SUPPLIED DATA:
▬▬▬▬▬▬

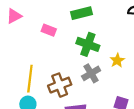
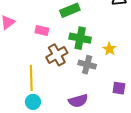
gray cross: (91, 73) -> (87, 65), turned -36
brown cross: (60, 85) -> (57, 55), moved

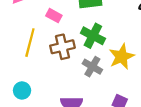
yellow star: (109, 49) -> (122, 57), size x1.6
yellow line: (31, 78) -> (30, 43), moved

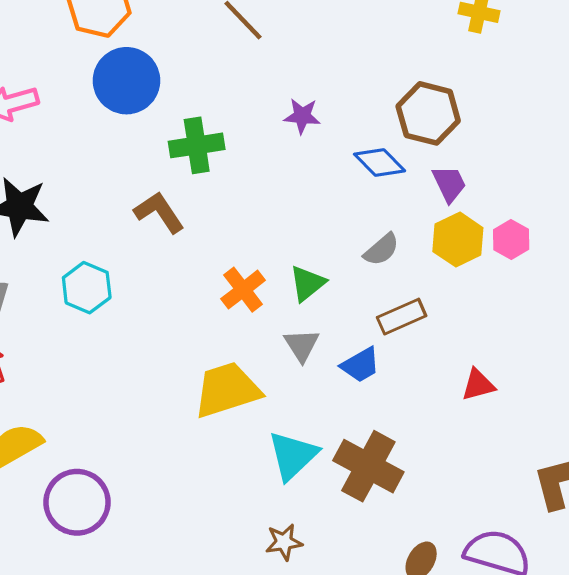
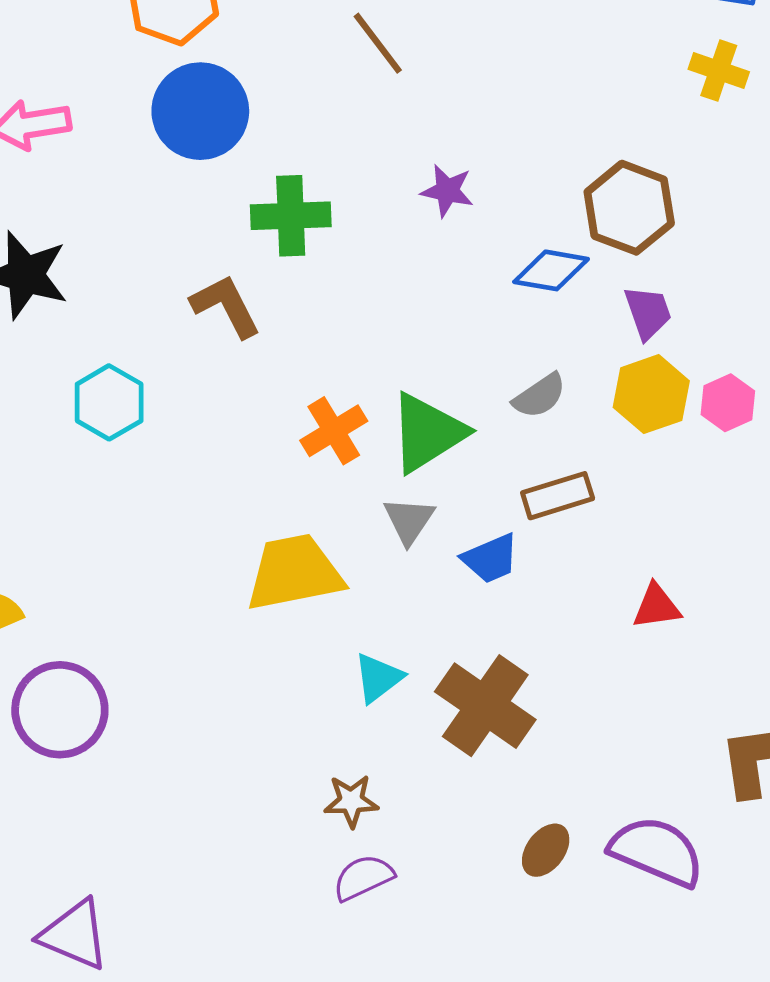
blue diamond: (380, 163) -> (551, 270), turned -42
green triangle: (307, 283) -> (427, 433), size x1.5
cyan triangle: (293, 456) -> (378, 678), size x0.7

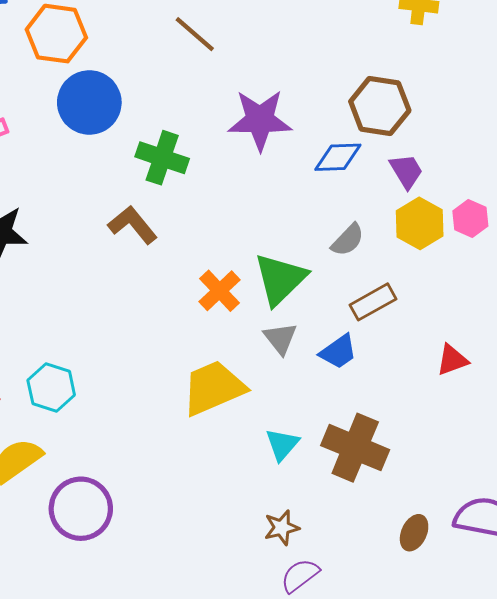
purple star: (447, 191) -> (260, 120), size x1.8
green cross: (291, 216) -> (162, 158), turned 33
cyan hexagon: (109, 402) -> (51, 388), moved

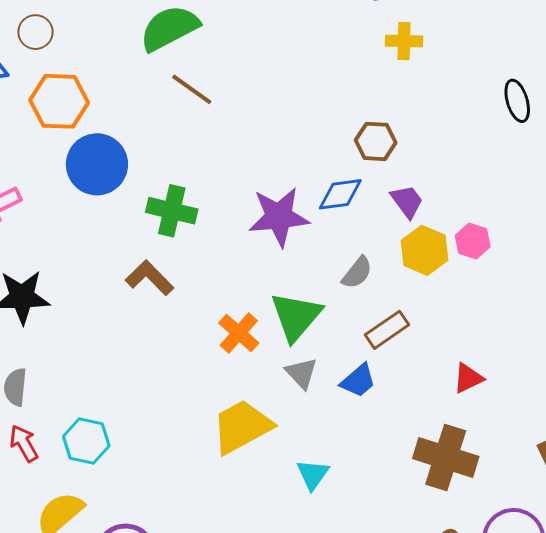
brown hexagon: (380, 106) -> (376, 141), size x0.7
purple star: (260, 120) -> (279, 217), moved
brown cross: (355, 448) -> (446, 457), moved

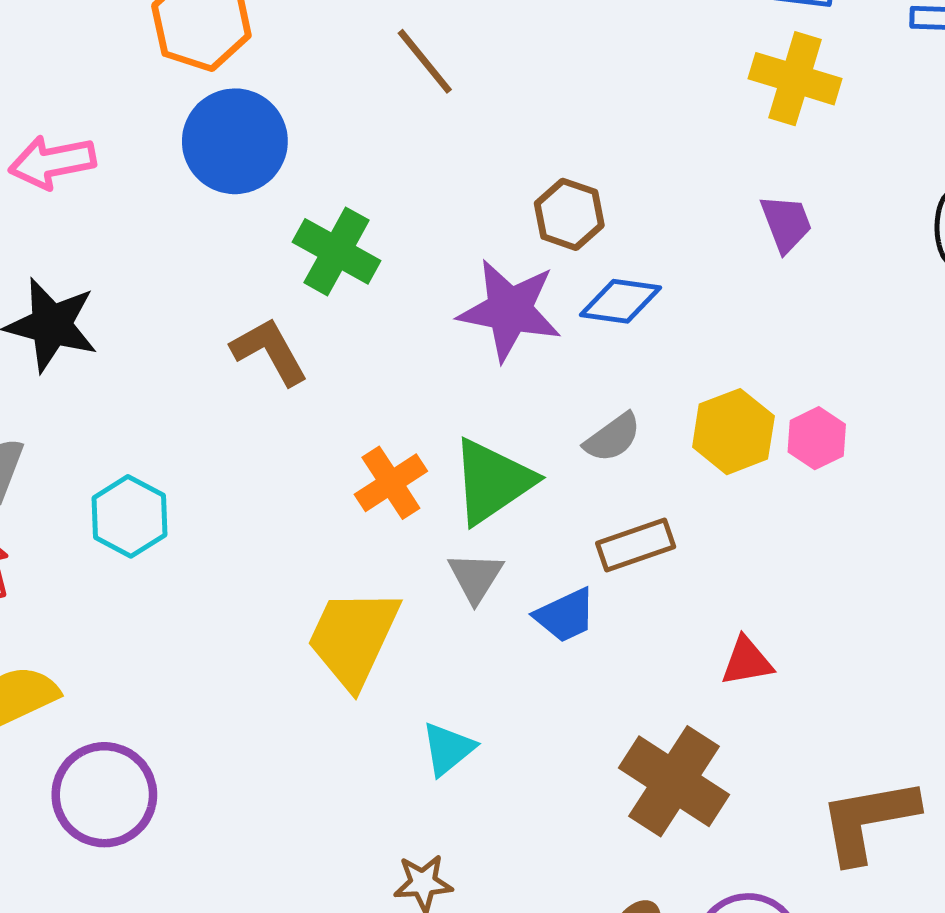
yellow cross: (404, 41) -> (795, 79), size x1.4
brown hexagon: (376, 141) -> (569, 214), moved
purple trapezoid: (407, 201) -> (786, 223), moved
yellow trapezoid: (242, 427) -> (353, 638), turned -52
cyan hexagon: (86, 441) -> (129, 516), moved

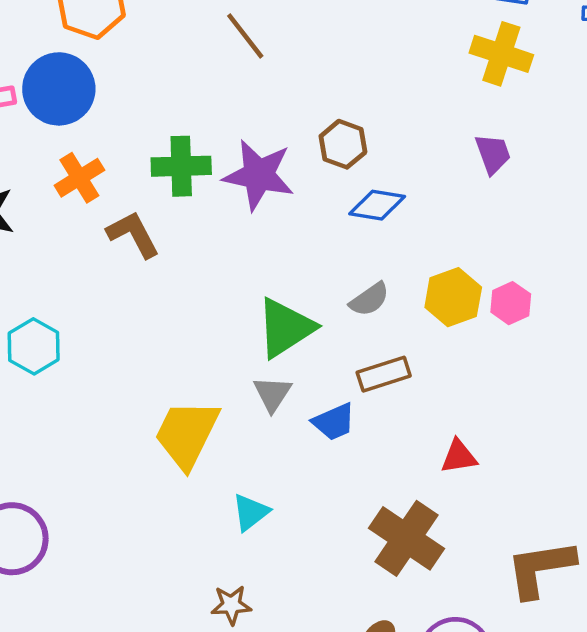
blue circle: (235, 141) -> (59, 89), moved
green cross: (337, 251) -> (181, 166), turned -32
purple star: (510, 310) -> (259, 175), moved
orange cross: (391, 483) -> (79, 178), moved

▬▬▬▬▬▬

WHAT TO DO: All of the entries need to be retyped word for word, pictures excluded.

ANSWER FOR THIS EXERCISE:
gray cross: (91, 73) -> (87, 65), turned -36
brown cross: (60, 85) -> (57, 55), moved

yellow star: (109, 49) -> (122, 57), size x1.6
yellow line: (31, 78) -> (30, 43), moved

blue diamond: (380, 163) -> (551, 270), turned -42
green triangle: (307, 283) -> (427, 433), size x1.5
cyan triangle: (293, 456) -> (378, 678), size x0.7

purple star: (447, 191) -> (260, 120), size x1.8
green cross: (291, 216) -> (162, 158), turned 33
cyan hexagon: (109, 402) -> (51, 388), moved

brown hexagon: (380, 106) -> (376, 141), size x0.7
purple star: (260, 120) -> (279, 217), moved
brown cross: (355, 448) -> (446, 457), moved

yellow cross: (404, 41) -> (795, 79), size x1.4
brown hexagon: (376, 141) -> (569, 214), moved
purple trapezoid: (407, 201) -> (786, 223), moved
yellow trapezoid: (242, 427) -> (353, 638), turned -52
cyan hexagon: (86, 441) -> (129, 516), moved

blue circle: (235, 141) -> (59, 89), moved
green cross: (337, 251) -> (181, 166), turned -32
purple star: (510, 310) -> (259, 175), moved
orange cross: (391, 483) -> (79, 178), moved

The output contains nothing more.